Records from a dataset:
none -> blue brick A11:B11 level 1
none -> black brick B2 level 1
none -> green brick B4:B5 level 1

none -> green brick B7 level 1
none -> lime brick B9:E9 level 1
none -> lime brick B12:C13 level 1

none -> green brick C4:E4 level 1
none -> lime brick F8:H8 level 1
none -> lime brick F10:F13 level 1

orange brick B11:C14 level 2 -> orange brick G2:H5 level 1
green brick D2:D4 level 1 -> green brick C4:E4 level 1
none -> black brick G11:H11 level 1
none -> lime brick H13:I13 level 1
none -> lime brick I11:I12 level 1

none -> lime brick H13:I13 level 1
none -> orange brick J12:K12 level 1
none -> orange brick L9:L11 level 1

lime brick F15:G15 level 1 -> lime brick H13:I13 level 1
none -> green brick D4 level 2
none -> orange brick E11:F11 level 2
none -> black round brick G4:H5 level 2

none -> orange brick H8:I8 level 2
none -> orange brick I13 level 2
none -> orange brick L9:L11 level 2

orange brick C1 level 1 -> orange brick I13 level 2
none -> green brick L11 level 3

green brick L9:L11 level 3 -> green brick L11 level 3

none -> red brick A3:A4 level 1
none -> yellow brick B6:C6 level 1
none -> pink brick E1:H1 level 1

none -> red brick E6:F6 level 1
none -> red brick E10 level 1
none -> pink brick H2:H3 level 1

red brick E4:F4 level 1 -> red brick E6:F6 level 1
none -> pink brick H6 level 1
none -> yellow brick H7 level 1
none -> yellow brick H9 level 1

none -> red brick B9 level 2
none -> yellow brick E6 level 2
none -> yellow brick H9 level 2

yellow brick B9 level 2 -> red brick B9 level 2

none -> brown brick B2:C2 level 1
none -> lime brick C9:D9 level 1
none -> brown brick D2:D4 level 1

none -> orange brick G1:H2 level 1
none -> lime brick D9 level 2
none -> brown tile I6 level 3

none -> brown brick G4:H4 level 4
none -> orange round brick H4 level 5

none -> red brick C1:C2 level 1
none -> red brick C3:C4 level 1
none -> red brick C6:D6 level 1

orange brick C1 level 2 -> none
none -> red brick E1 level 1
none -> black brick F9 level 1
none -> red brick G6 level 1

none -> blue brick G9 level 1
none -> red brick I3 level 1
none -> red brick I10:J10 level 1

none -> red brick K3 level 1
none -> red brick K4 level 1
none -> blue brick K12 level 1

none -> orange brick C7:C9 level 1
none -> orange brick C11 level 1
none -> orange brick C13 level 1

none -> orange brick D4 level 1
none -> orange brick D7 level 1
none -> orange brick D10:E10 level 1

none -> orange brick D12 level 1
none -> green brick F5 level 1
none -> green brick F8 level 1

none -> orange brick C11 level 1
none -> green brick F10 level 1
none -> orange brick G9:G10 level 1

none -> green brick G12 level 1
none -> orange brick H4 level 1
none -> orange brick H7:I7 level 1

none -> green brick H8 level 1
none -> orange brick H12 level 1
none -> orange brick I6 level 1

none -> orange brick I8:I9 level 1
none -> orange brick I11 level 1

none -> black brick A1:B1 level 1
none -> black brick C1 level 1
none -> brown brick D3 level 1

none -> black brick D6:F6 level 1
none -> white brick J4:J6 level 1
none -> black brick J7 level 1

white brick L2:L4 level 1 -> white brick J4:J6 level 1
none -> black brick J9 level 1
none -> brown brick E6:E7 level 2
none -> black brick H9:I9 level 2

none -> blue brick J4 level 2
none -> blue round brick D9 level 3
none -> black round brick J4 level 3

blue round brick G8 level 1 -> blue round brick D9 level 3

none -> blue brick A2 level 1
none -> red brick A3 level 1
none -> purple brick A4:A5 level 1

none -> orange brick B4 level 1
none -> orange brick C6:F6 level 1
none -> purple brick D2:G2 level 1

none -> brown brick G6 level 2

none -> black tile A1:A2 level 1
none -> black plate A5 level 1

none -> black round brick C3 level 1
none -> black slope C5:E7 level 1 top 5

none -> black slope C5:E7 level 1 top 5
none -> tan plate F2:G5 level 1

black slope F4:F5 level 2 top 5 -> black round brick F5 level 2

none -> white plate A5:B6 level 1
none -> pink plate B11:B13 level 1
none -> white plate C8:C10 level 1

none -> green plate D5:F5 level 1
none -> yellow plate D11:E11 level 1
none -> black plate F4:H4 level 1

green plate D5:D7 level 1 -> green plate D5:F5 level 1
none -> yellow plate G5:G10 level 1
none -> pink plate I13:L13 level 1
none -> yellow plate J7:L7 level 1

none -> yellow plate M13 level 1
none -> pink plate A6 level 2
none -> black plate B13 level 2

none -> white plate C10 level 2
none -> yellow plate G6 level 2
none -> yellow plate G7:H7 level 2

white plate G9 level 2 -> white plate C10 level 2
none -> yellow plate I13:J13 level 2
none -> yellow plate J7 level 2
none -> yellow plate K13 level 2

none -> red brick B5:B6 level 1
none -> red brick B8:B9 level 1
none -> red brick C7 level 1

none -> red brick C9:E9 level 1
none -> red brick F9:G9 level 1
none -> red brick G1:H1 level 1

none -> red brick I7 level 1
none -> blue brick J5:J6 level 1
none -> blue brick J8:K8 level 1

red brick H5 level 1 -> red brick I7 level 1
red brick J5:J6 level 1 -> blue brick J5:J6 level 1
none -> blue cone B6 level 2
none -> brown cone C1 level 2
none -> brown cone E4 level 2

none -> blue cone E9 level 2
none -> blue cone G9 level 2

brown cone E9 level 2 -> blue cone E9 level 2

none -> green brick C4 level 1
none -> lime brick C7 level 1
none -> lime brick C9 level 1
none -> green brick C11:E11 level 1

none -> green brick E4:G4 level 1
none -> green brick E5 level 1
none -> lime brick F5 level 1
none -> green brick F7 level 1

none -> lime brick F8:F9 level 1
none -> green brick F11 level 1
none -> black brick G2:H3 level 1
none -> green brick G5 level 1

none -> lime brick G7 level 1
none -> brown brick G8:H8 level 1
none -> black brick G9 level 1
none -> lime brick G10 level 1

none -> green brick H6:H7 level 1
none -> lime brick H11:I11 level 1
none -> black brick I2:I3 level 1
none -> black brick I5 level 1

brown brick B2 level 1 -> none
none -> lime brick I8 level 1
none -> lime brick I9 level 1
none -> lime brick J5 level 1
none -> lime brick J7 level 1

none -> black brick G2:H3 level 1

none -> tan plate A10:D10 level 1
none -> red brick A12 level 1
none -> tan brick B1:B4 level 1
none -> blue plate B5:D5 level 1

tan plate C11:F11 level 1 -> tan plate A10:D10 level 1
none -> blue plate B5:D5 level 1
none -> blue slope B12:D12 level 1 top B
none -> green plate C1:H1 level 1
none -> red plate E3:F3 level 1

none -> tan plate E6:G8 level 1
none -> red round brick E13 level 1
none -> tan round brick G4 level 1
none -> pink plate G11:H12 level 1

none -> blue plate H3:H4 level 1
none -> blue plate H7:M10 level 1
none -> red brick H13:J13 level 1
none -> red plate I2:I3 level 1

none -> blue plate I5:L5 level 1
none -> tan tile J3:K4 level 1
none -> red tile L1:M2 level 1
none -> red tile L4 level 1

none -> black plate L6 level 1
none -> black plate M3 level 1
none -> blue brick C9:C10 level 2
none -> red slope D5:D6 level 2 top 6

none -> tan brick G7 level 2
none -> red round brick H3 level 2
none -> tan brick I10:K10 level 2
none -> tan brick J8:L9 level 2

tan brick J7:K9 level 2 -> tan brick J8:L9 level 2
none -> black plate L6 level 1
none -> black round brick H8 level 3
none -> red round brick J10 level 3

**PROBLEM**. Every line in the data above that contains the word "purple" should be copied.

**EXERCISE OUTPUT**.
none -> purple brick A4:A5 level 1
none -> purple brick D2:G2 level 1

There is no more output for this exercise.